# Task directions
Please find all lines in the data that hold the string "brown" and copy them.

[Information given Boundary: Start]

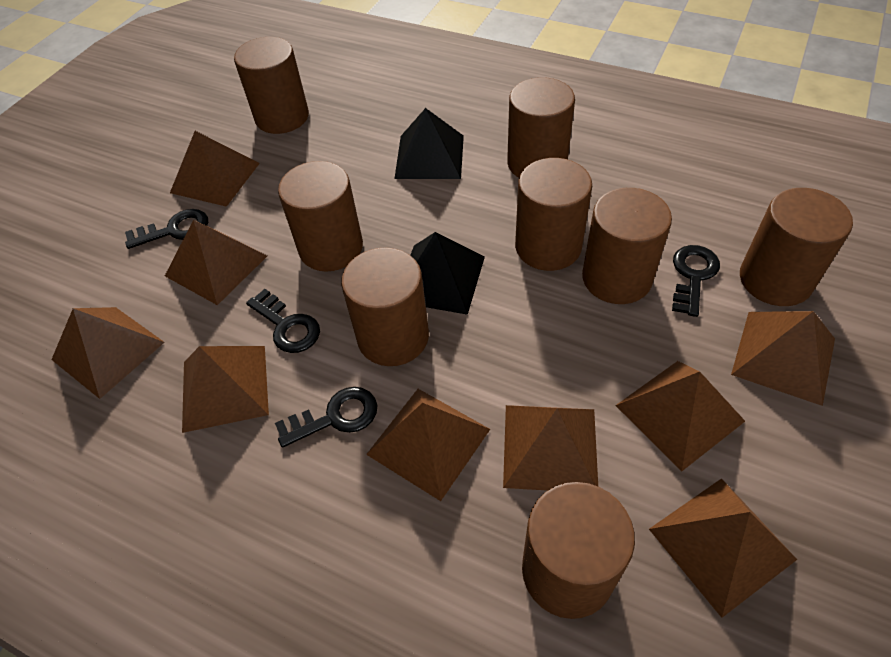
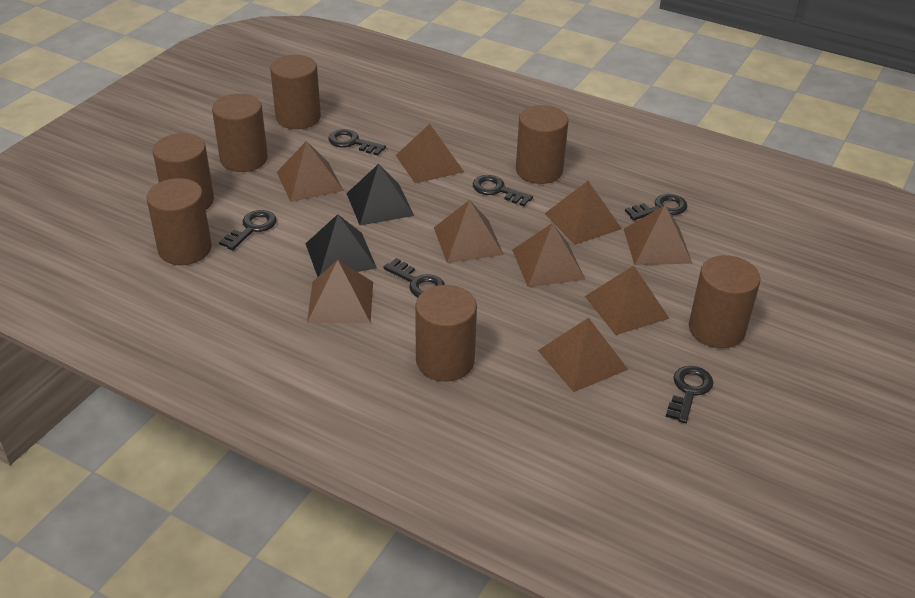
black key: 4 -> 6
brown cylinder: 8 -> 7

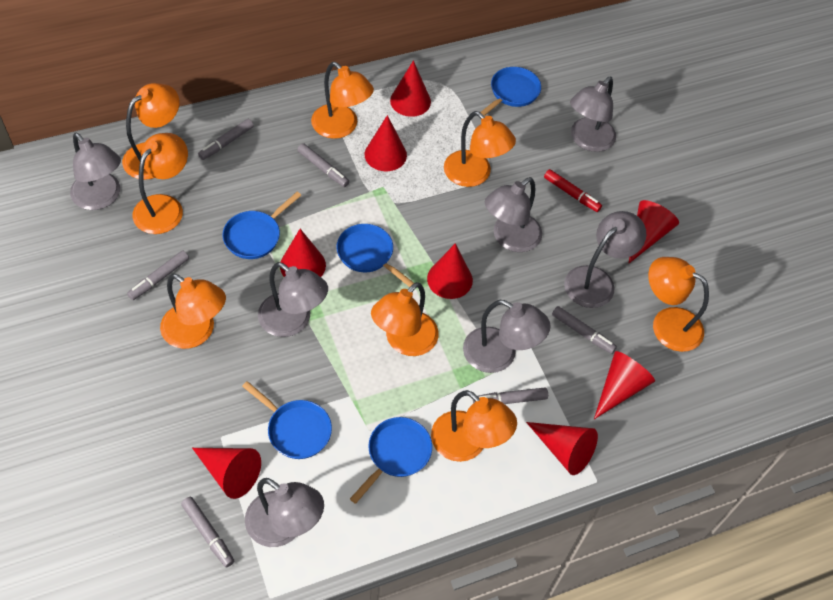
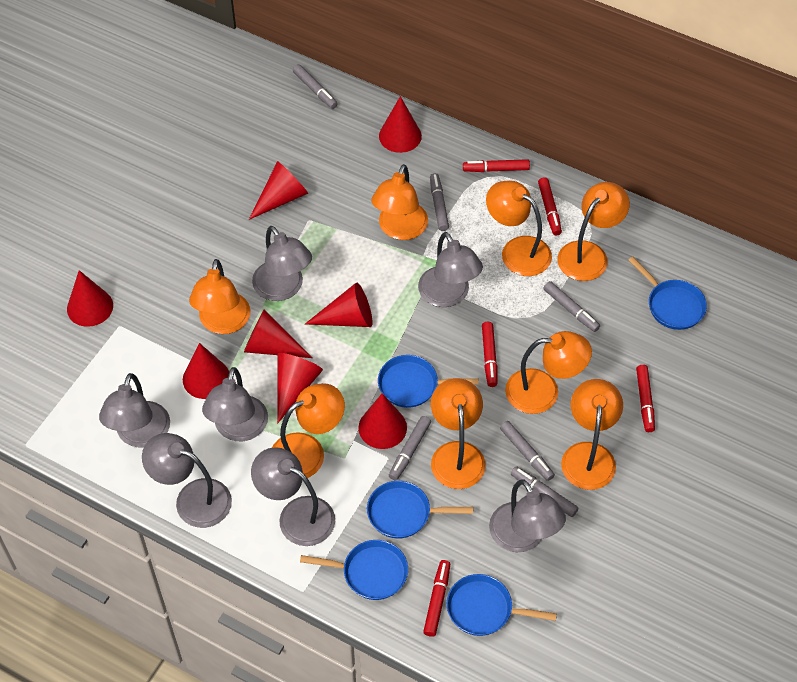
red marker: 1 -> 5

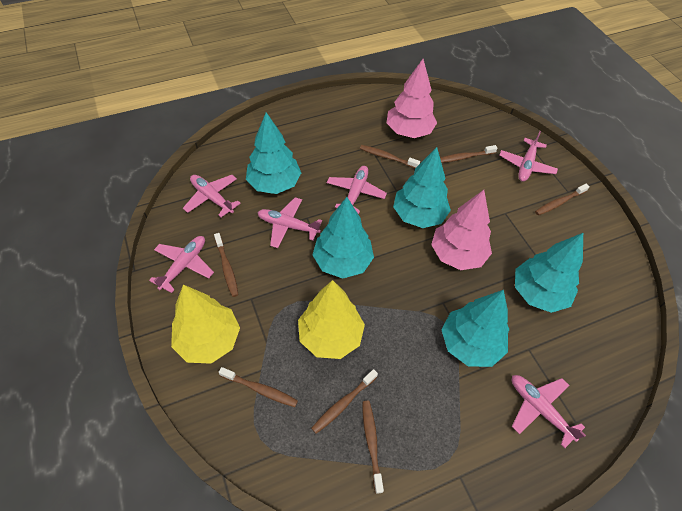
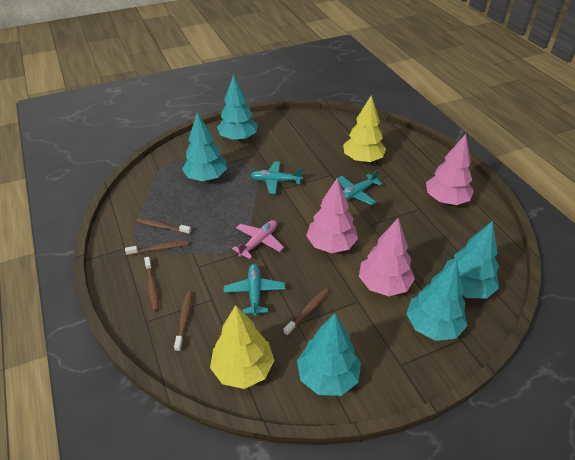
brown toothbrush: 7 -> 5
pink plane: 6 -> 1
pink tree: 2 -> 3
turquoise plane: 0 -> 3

[Information given Boundary: End]

# Task result
brown cylinder: 8 -> 7
brown toothbrush: 7 -> 5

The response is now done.